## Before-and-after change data
--------------------------------
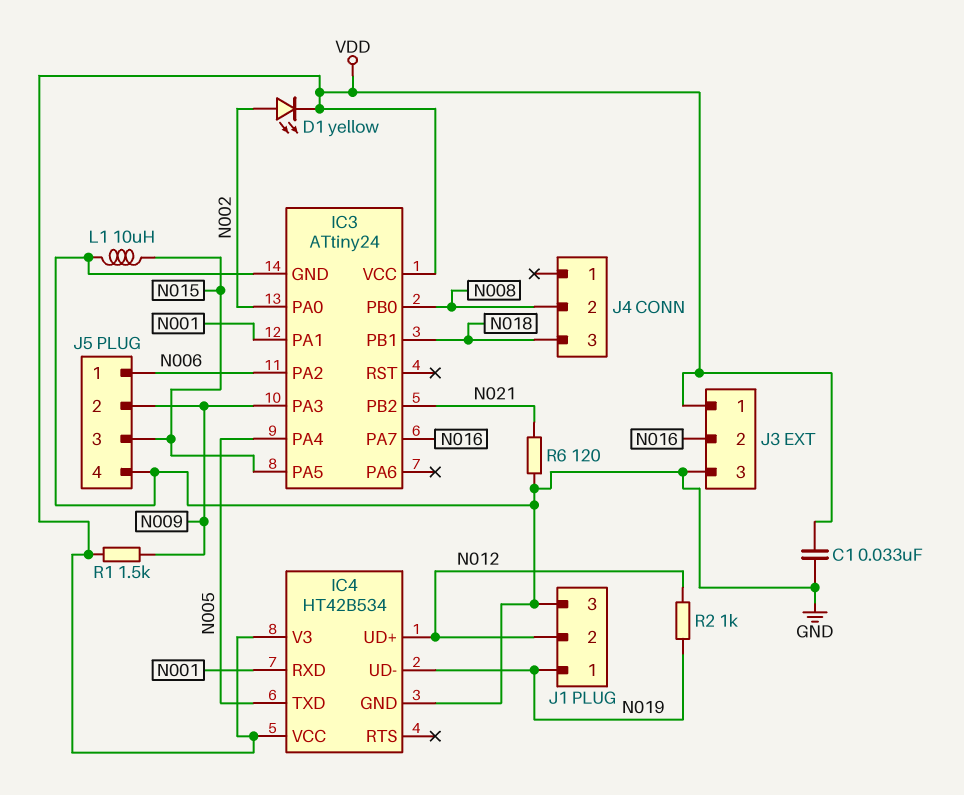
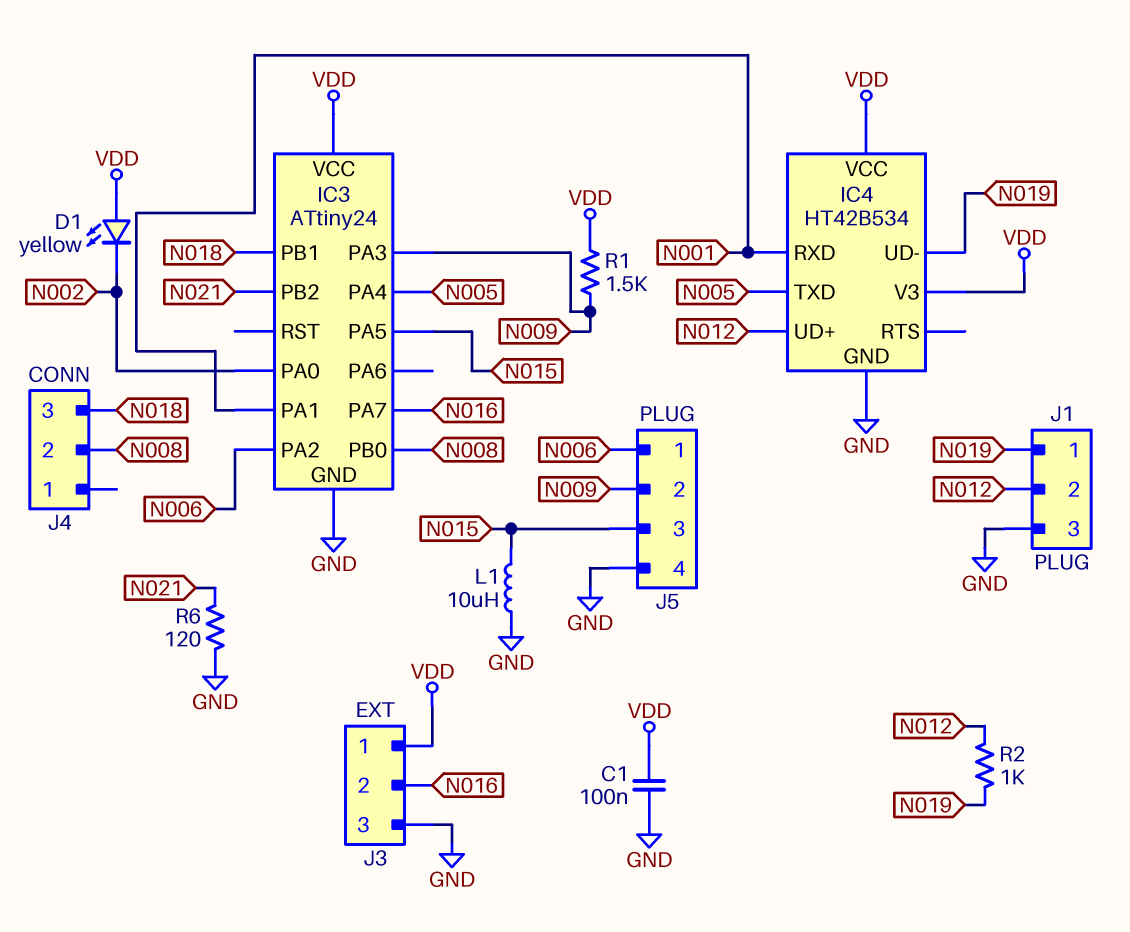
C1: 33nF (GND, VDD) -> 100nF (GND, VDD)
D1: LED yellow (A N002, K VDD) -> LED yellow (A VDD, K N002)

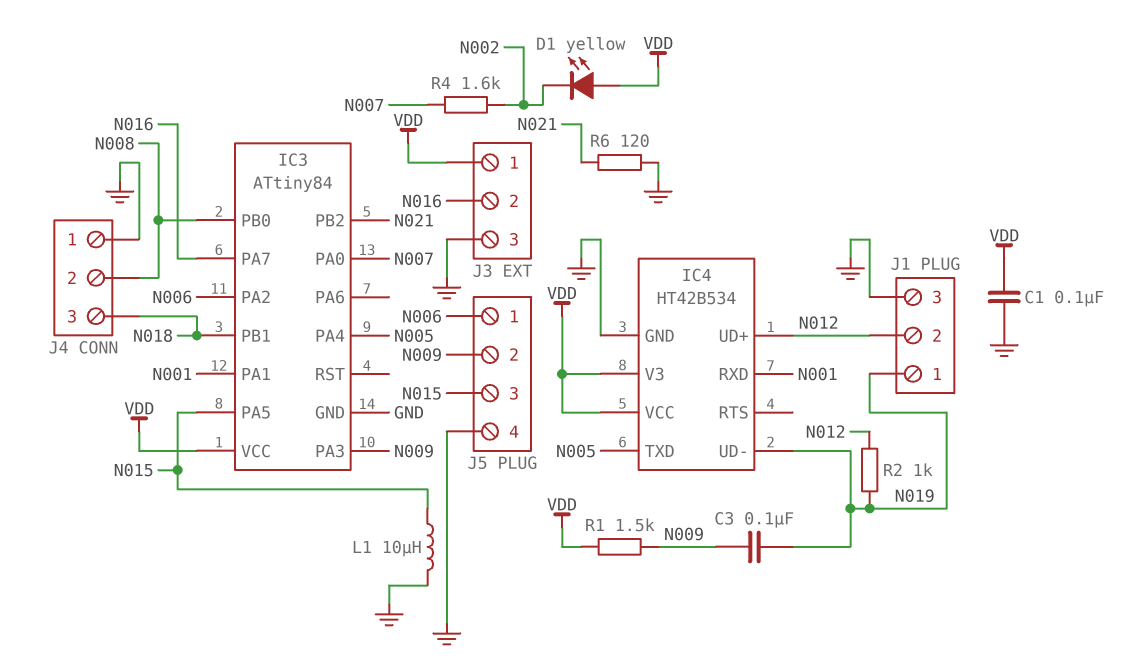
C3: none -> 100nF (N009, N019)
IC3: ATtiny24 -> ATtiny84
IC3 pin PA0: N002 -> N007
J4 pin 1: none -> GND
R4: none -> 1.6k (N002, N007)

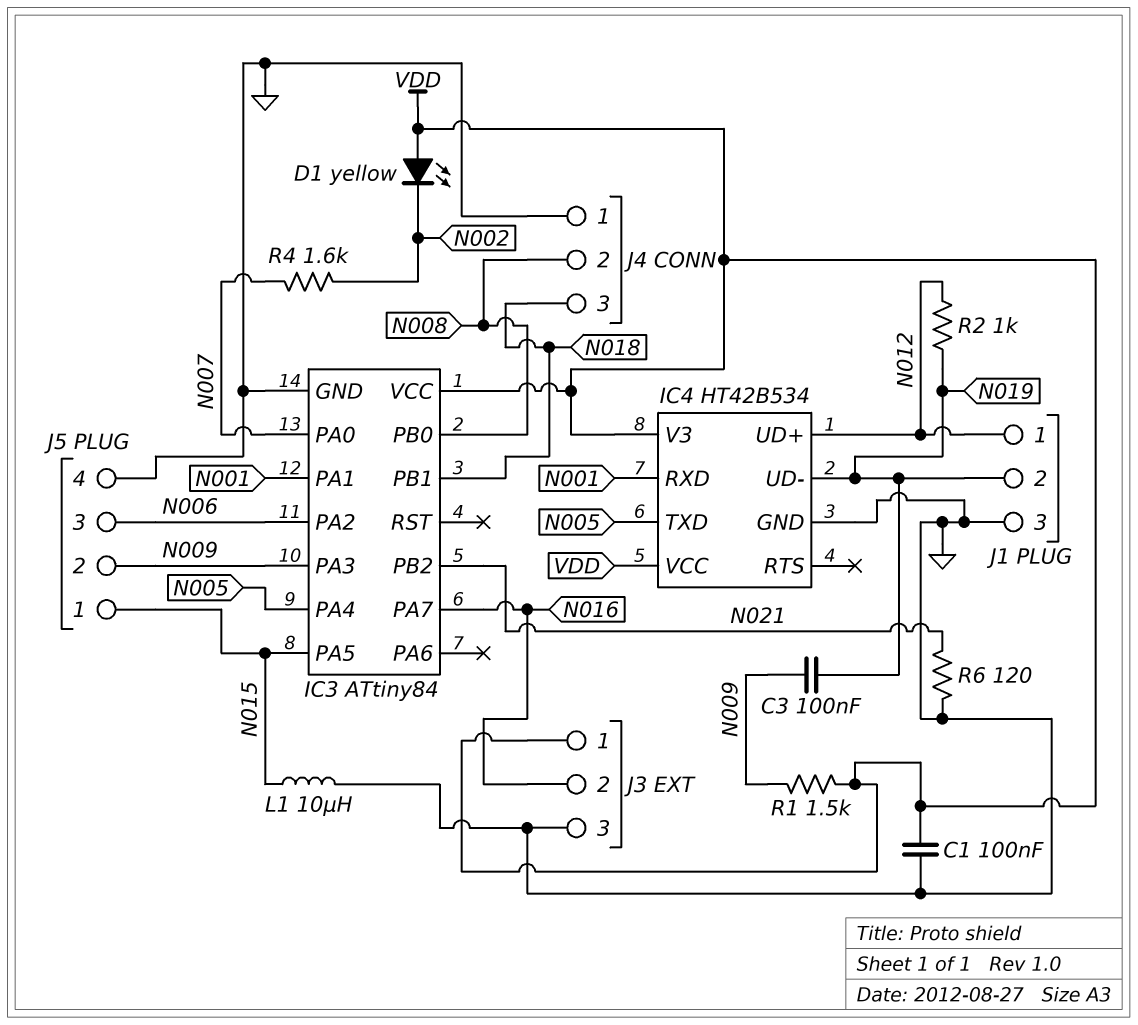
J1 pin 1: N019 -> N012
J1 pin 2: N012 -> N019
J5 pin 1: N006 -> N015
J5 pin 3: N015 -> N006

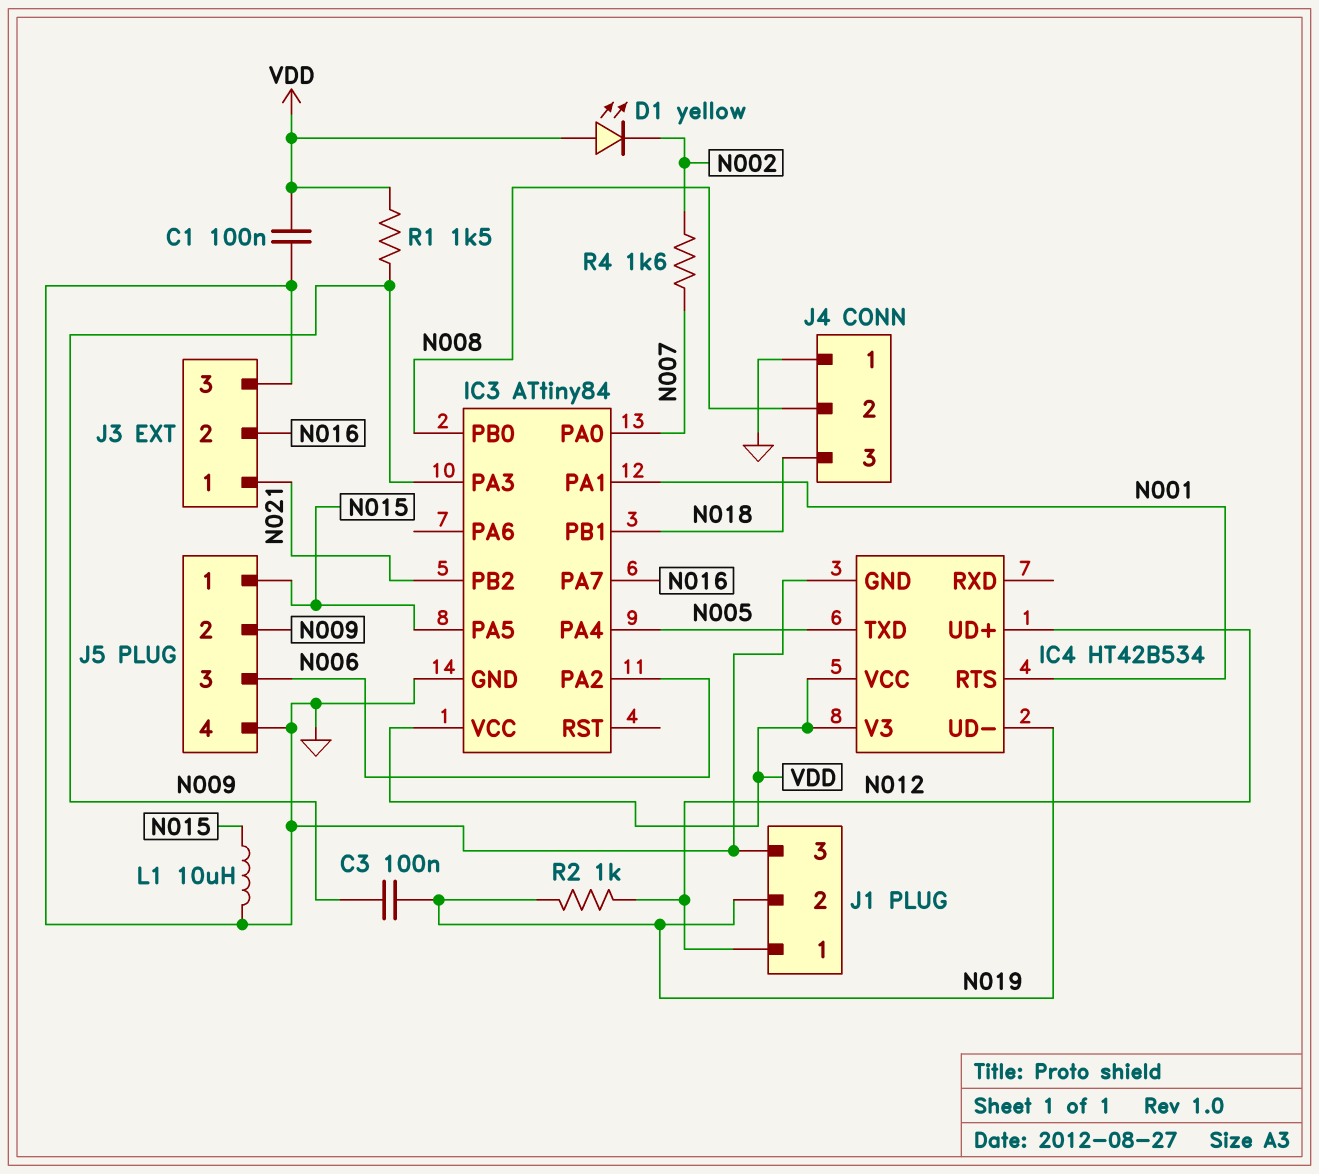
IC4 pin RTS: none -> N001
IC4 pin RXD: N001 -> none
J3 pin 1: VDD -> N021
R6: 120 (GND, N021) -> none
--------------------------------
## Assignment
Using the records above, copy each line that contains "none".

## Response to this exercise
C3: none -> 100nF (N009, N019)
J4 pin 1: none -> GND
R4: none -> 1.6k (N002, N007)
IC4 pin RTS: none -> N001
IC4 pin RXD: N001 -> none
R6: 120 (GND, N021) -> none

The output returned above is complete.